Scene comparison data:
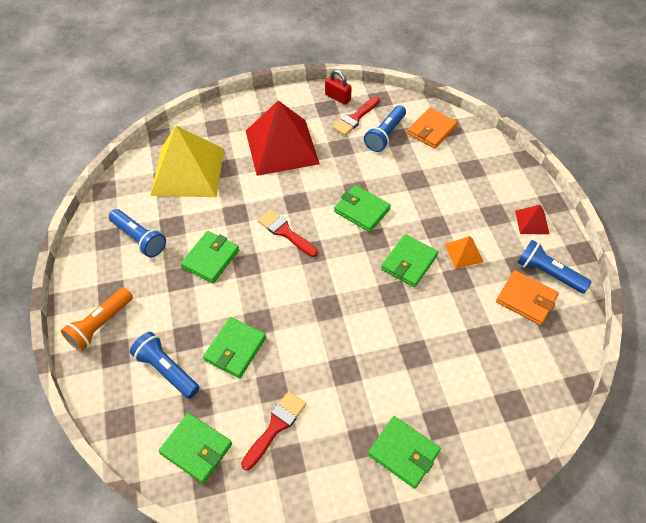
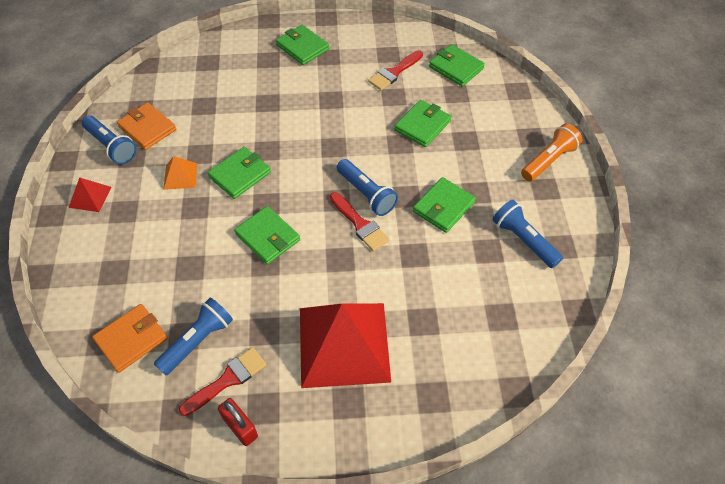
camera: 170 degrees left, 0 degrees up
(167, 370) = (482, 118): blue flashlight -> blue flashlight (366, 194)
(188, 171) = (472, 323): yellow pyramid -> none

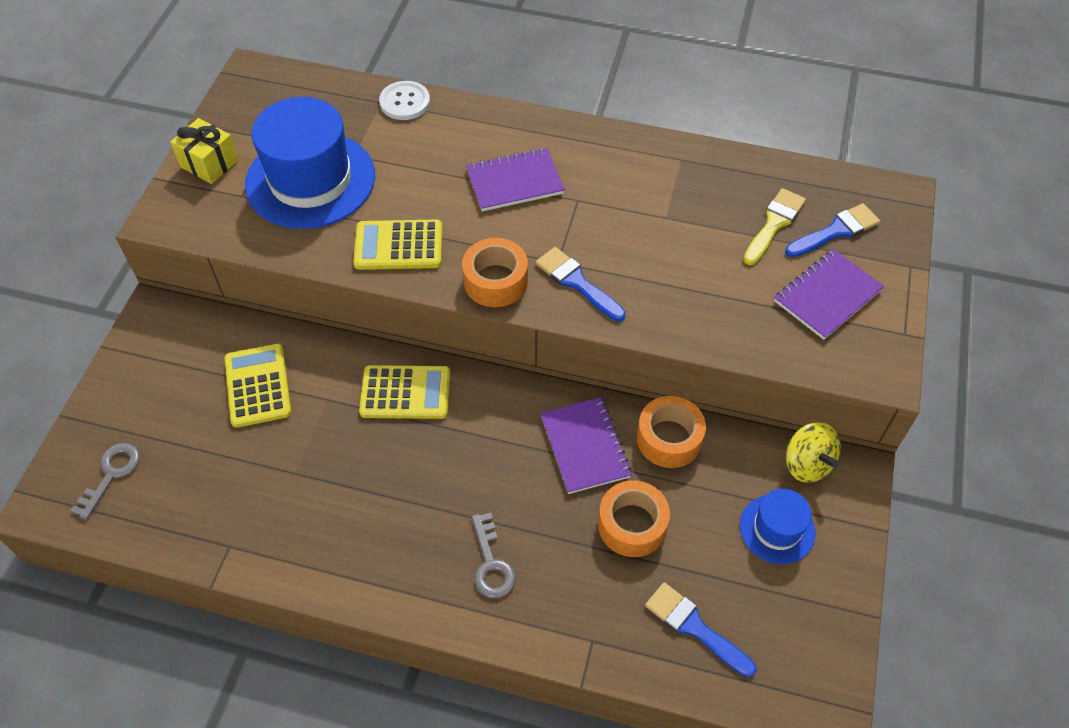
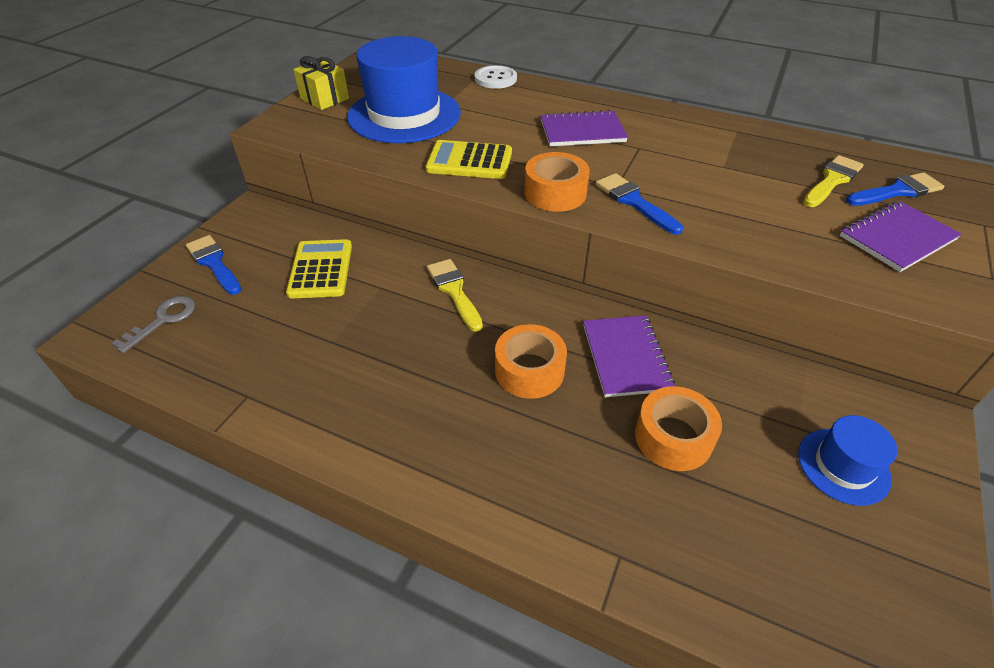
camera: 10 degrees right, 10 degrees down
(405, 393) = (454, 291): yellow calculator -> yellow brush
(491, 563) = (512, 452): grey key -> none
(669, 439) = (715, 362): orange tape -> orange tape (529, 370)
(694, 627) = (747, 561): blue brush -> blue brush (214, 263)
(807, 464) = (871, 405): yellow spinning top -> none

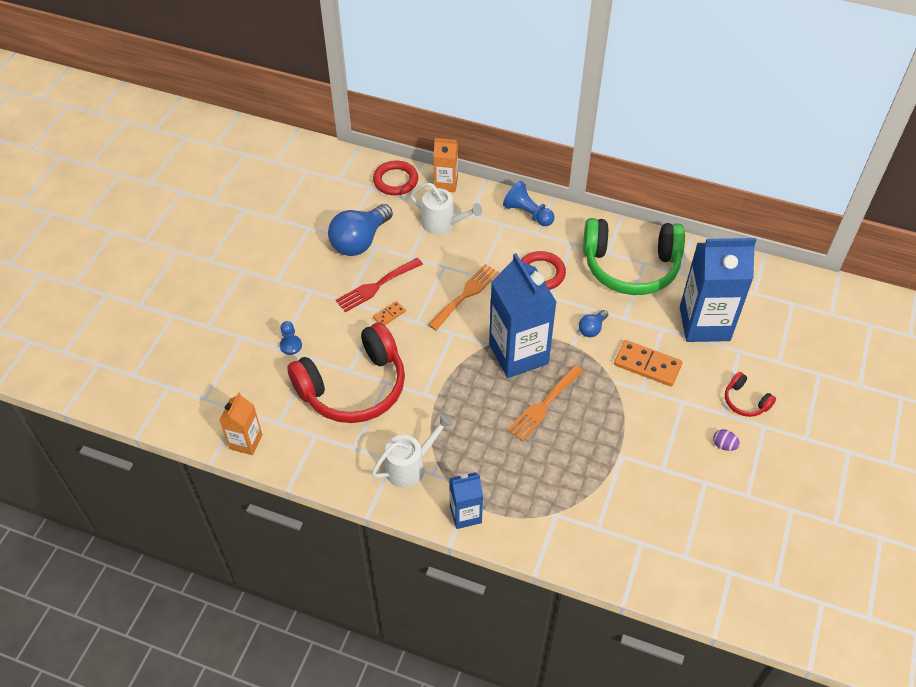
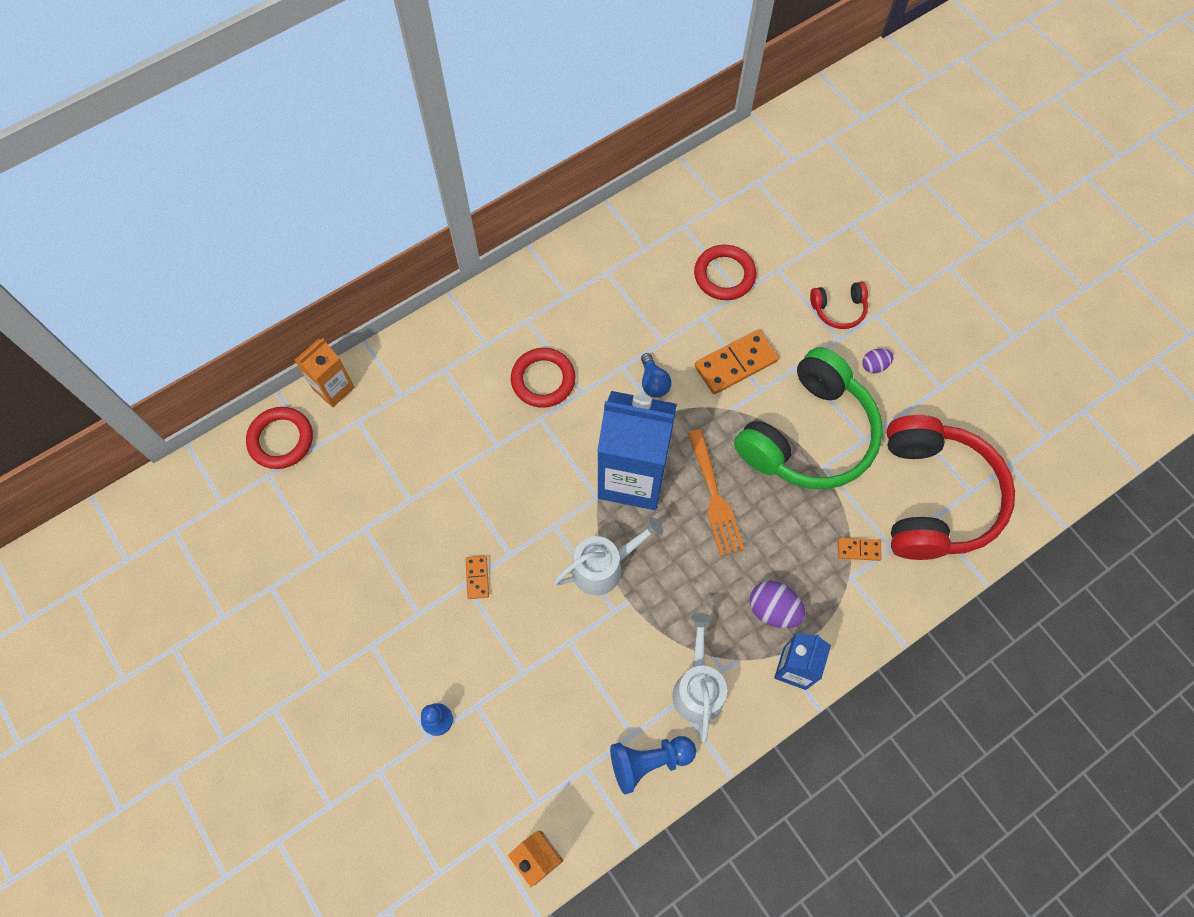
camera: 55 degrees left, 15 degrees up
(353, 387) = (549, 683): red headphones -> red headphones (934, 497)
(360, 241) = (341, 541): blue light bulb -> none
(376, 286) = (424, 565): red fork -> none
(443, 223) = (391, 432): white watering can -> white watering can (604, 567)
(466, 295) = (512, 476): orange fork -> none
(495, 480) = (773, 609): none -> purple egg
(527, 213) = (449, 334): blue pawn -> blue pawn (648, 761)
(580, 508) = (859, 549): none -> orange domino
(630, 266) = (602, 287): green headphones -> green headphones (808, 435)
(704, 324) = (724, 275): blue carton -> red ring

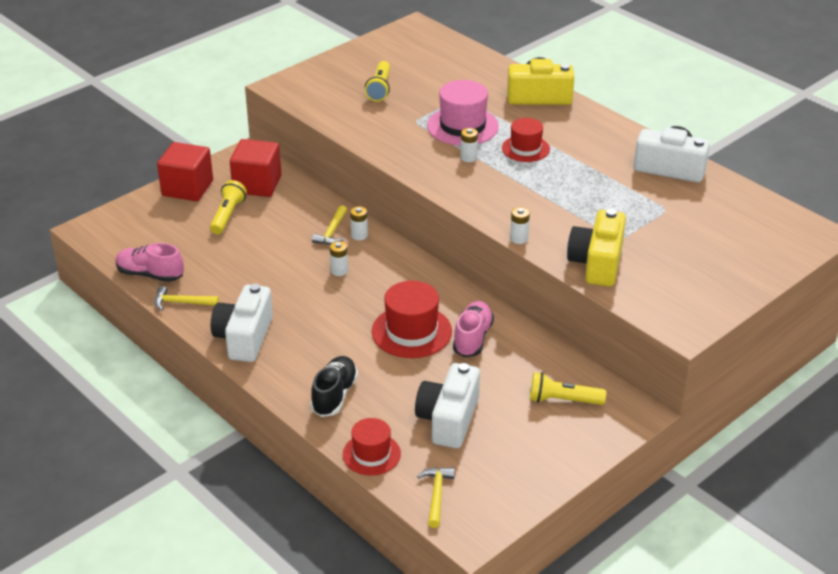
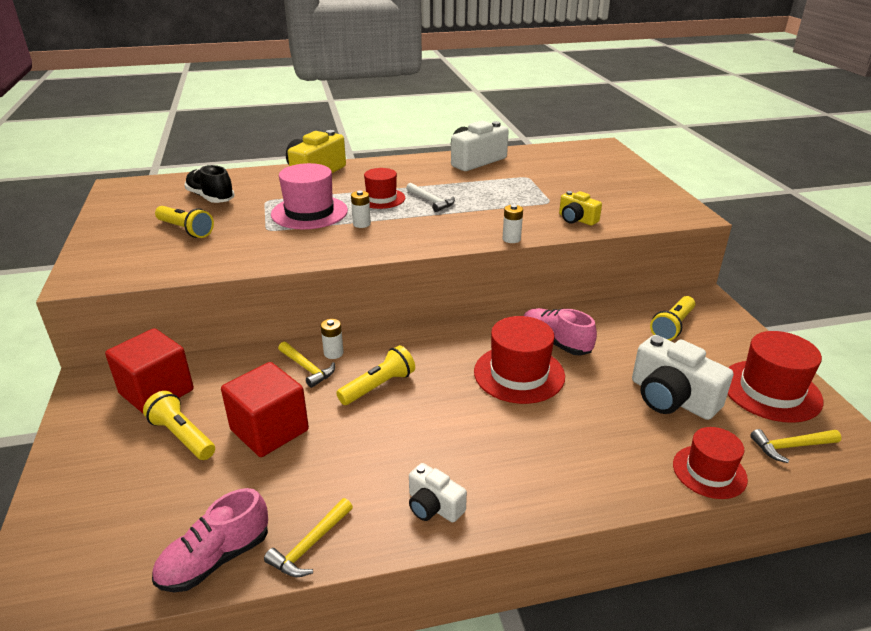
camera: 60 degrees left, 5 degrees down
(187, 188) = (81, 453): red cube -> red cube (269, 430)
(244, 337) = (433, 506): white camera -> white camera, size x0.56
(334, 395) = (593, 465): black shoe -> black shoe (211, 198)
(339, 271) = (378, 386): white battery -> yellow flashlight
(436, 495) = (791, 447): yellow hammer -> yellow hammer turned 45 degrees counterclockwise
(509, 476) = (771, 390): none -> red hat
(548, 175) = (431, 201): none -> white hammer
(597, 263) = (576, 219): yellow camera -> yellow camera, size x0.56

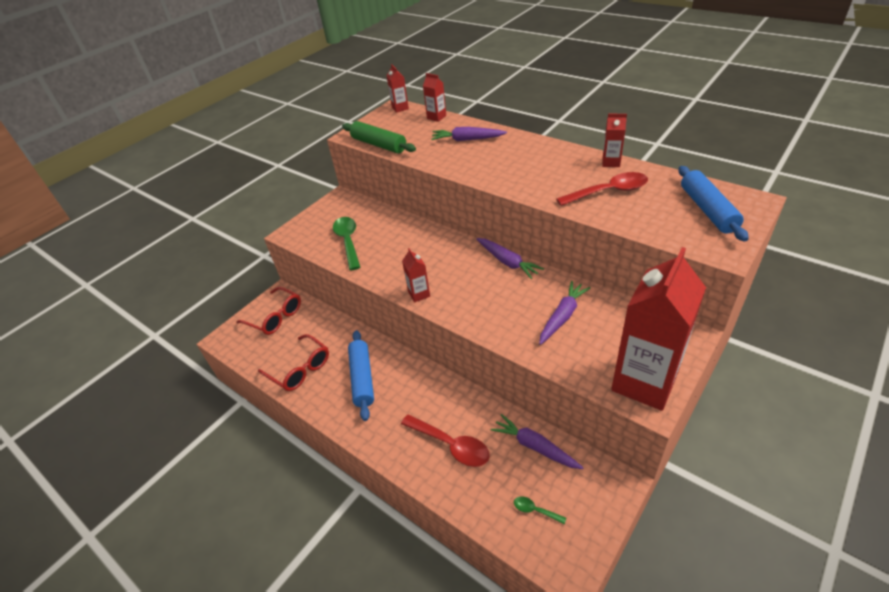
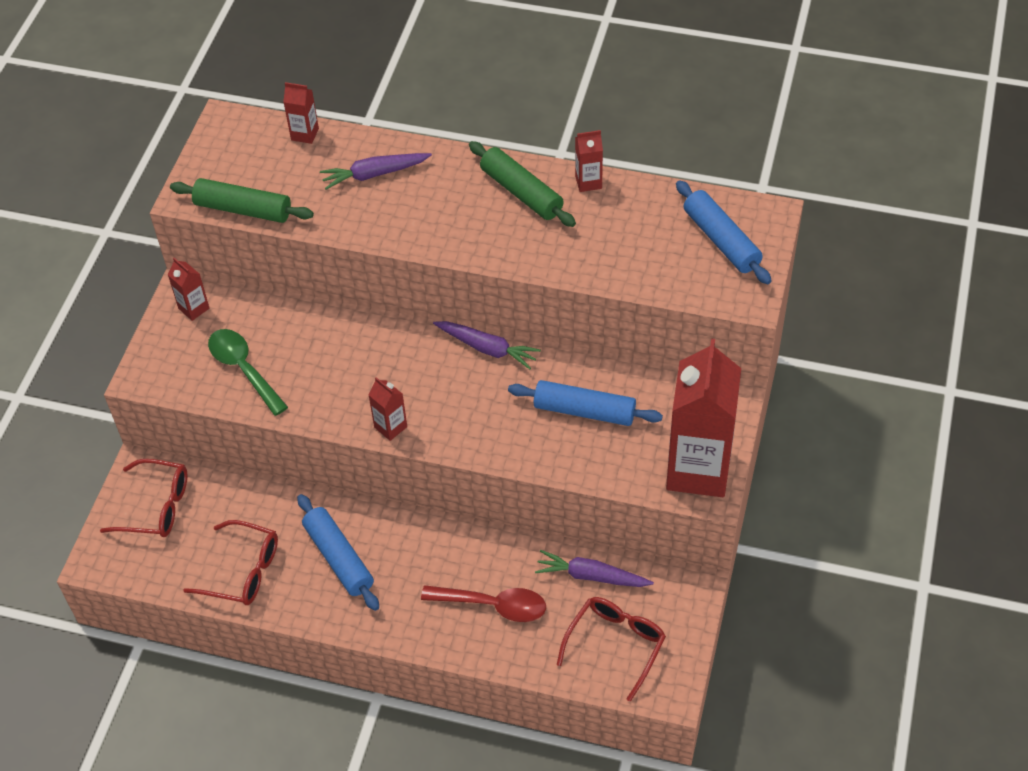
camera: 25 degrees left, 10 degrees up
(400, 108) = (234, 123): red carton -> red carton (194, 308)
(535, 510) = (615, 645): green spoon -> red glasses
(560, 161) = (521, 192): none -> green rolling pin
(562, 316) = (584, 411): purple carrot -> blue rolling pin
(608, 192) = (600, 235): red spoon -> none

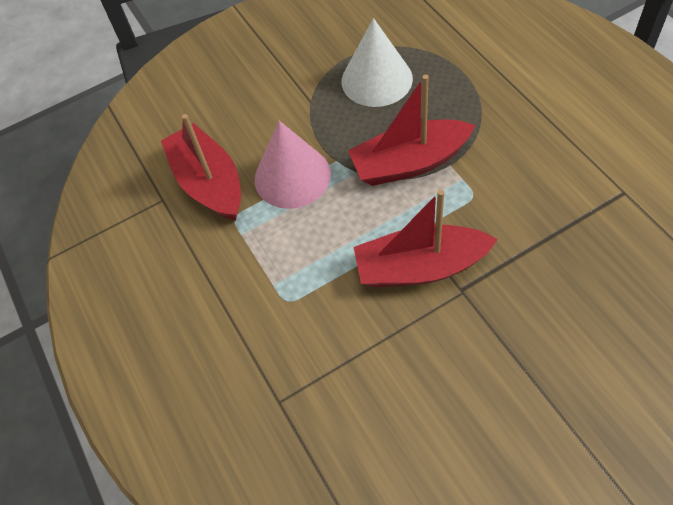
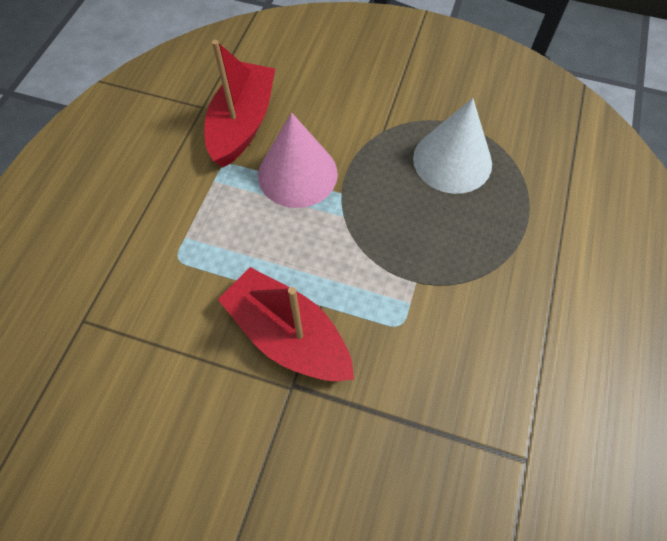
camera: 40 degrees right, 5 degrees up
(409, 163) = (388, 249): red boat -> none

• **Task goal**:
Nothing but the lines from the start of the records above through the line with "(704, 324) = (724, 275): blue" should be retyped, each exactly as written; leave out all pictures.

• **Solution to this task**:
camera: 170 degrees left, 0 degrees up
(167, 370) = (482, 118): blue flashlight -> blue flashlight (366, 194)
(188, 171) = (472, 323): yellow pyramid -> none

camera: 10 degrees right, 10 degrees down
(405, 393) = (454, 291): yellow calculator -> yellow brush
(491, 563) = (512, 452): grey key -> none
(669, 439) = (715, 362): orange tape -> orange tape (529, 370)
(694, 627) = (747, 561): blue brush -> blue brush (214, 263)
(807, 464) = (871, 405): yellow spinning top -> none

camera: 55 degrees left, 15 degrees up
(353, 387) = (549, 683): red headphones -> red headphones (934, 497)
(360, 241) = (341, 541): blue light bulb -> none
(376, 286) = (424, 565): red fork -> none
(443, 223) = (391, 432): white watering can -> white watering can (604, 567)
(466, 295) = (512, 476): orange fork -> none
(495, 480) = (773, 609): none -> purple egg
(527, 213) = (449, 334): blue pawn -> blue pawn (648, 761)
(580, 508) = (859, 549): none -> orange domino
(630, 266) = (602, 287): green headphones -> green headphones (808, 435)
(704, 324) = (724, 275): blue carton -> red ring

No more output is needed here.